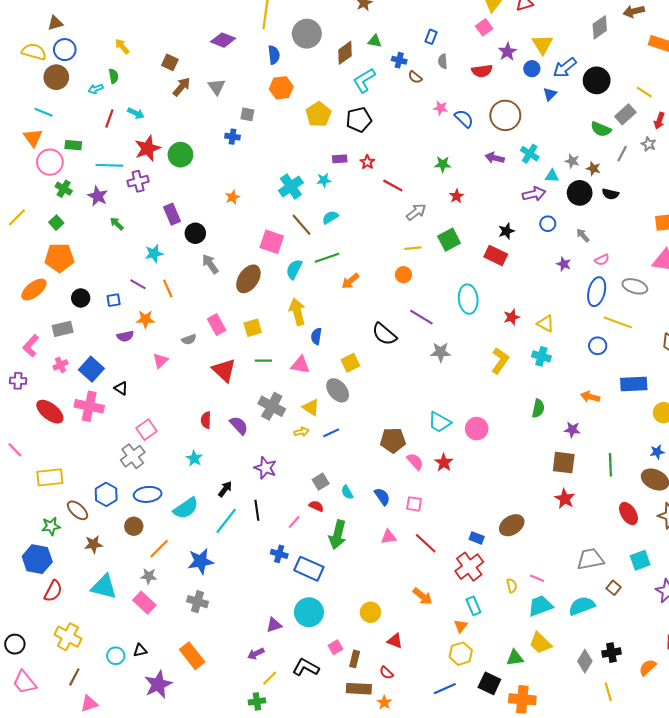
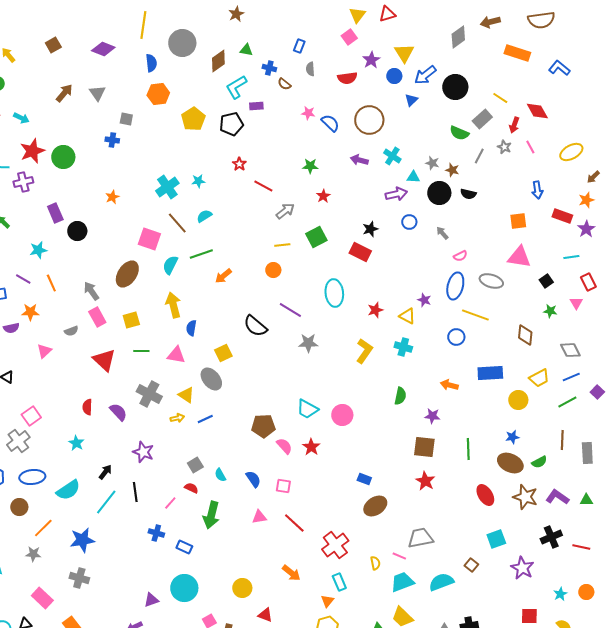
brown square: (170, 62) -> (53, 45), moved, turned 35
purple rectangle: (340, 159) -> (256, 106), moved
gray arrow: (210, 264) -> (91, 291), moved
purple star: (564, 264) -> (424, 300), moved
blue rectangle: (477, 538) -> (364, 479), moved
gray trapezoid: (590, 559) -> (420, 538), moved
blue rectangle: (309, 569) -> (184, 547), size x0.6
pink rectangle: (144, 603) -> (42, 598), moved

□ □ □

All that is wanted is an exact copy of the lines from the line holding "purple star: (564, 264) -> (424, 300), moved" through the end of the material above, including both.

EXPECTED ANSWER ::
purple star: (564, 264) -> (424, 300), moved
blue rectangle: (477, 538) -> (364, 479), moved
gray trapezoid: (590, 559) -> (420, 538), moved
blue rectangle: (309, 569) -> (184, 547), size x0.6
pink rectangle: (144, 603) -> (42, 598), moved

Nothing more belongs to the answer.